━━━━━ EXERCISE DATA

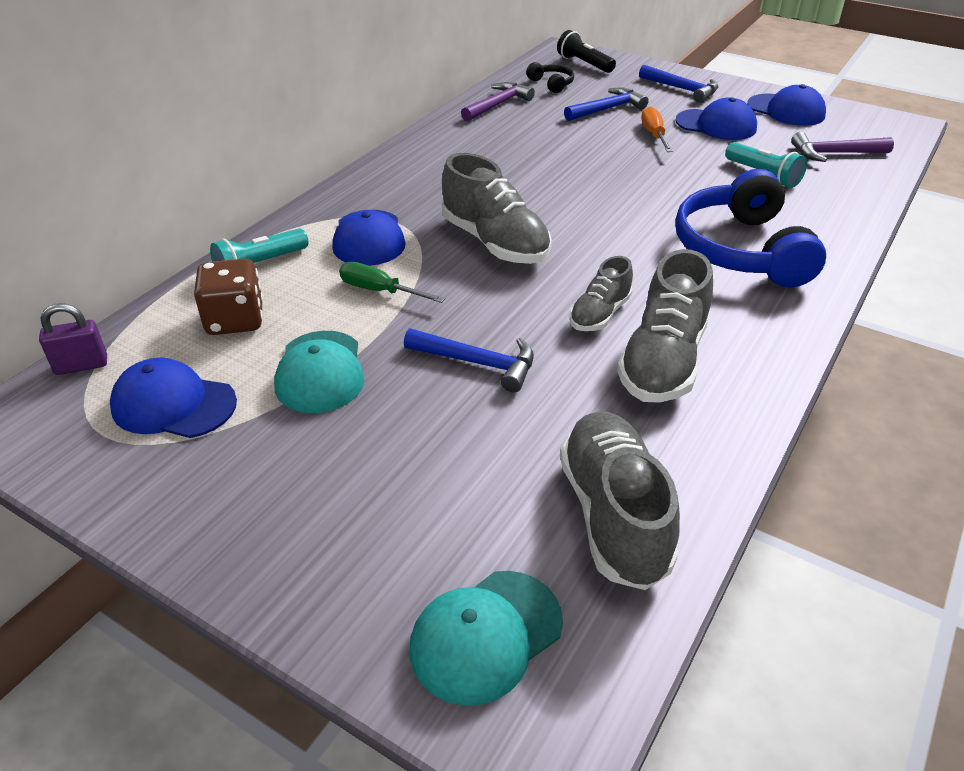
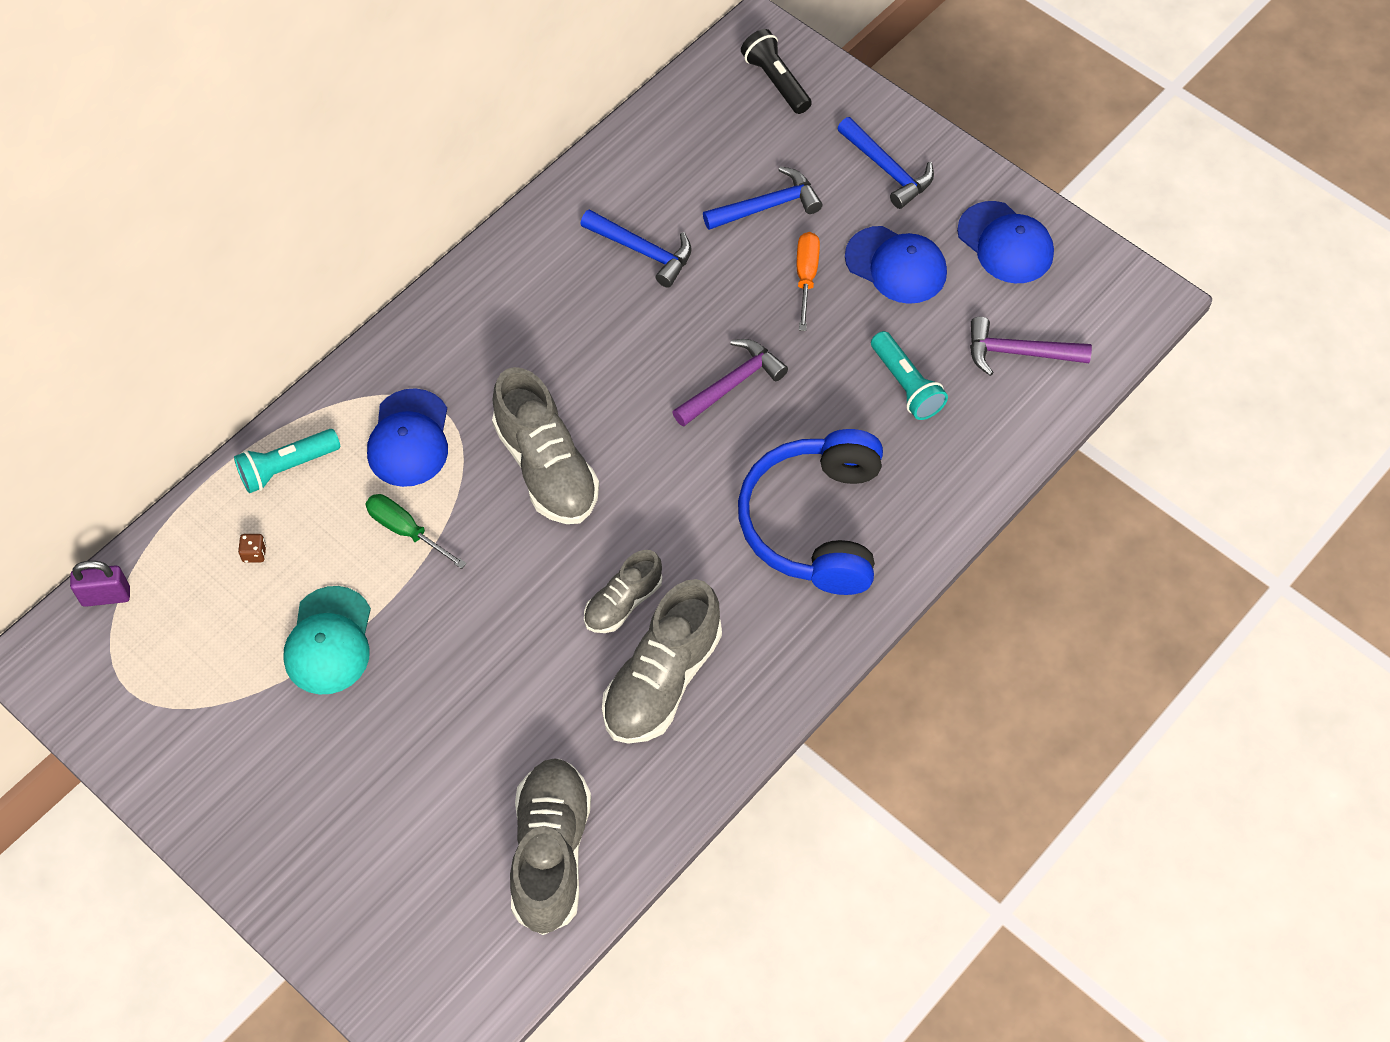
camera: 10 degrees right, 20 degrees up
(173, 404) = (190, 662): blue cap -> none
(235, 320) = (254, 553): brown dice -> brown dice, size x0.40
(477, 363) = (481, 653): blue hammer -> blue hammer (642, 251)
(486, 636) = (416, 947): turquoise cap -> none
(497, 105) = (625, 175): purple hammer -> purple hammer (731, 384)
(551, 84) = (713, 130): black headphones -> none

━━━━━━━━━━

◆ **ASSIGNMENT**
Which lines run from the one containing "(477, 363) = (481, 653): blue" to the end of the data? Output them exactly, with nothing added.

◆ **WRITTEN RESPONSE**
(477, 363) = (481, 653): blue hammer -> blue hammer (642, 251)
(486, 636) = (416, 947): turquoise cap -> none
(497, 105) = (625, 175): purple hammer -> purple hammer (731, 384)
(551, 84) = (713, 130): black headphones -> none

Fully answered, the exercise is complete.